Scene image comparisons:

┄┄┄┄┄┄

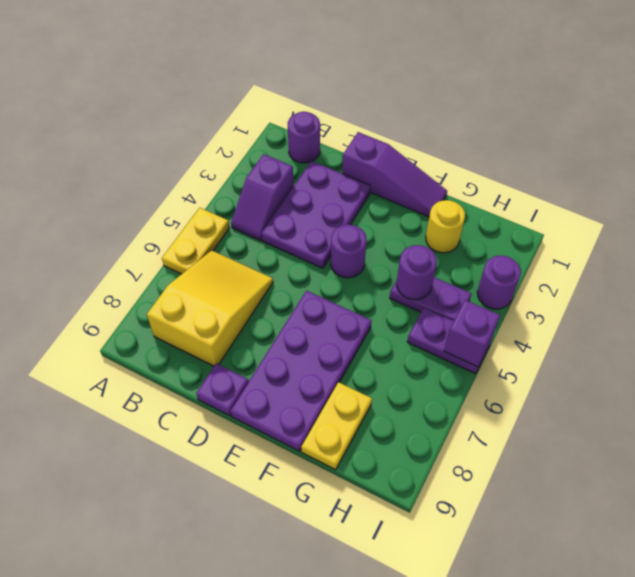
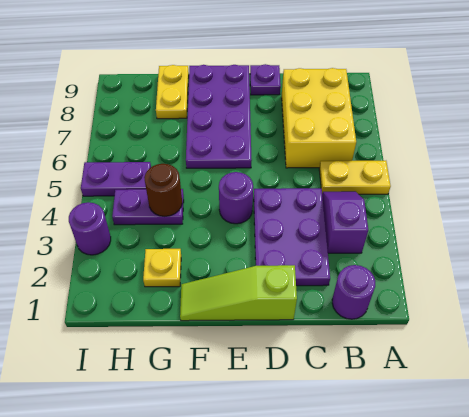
yellow plate A5:A6 level 1 -> yellow plate A5:B5 level 1
yellow slope B6:C8 level 1 top 8 -> yellow brick B6:C8 level 1
purple slope D1:F1 level 1 top D -> lime slope D1:F1 level 1 top D
yellow round brick G2 level 1 -> yellow plate G2 level 1
purple round brick G4 level 2 -> brown round brick G4 level 2
purple brick I5 level 2 -> none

┄┄┄┄┄┄

- **Exercise**:
The records shown above are to be repeated exactly, with the pictures left out.

- **Result**:
yellow plate A5:A6 level 1 -> yellow plate A5:B5 level 1
yellow slope B6:C8 level 1 top 8 -> yellow brick B6:C8 level 1
purple slope D1:F1 level 1 top D -> lime slope D1:F1 level 1 top D
yellow round brick G2 level 1 -> yellow plate G2 level 1
purple round brick G4 level 2 -> brown round brick G4 level 2
purple brick I5 level 2 -> none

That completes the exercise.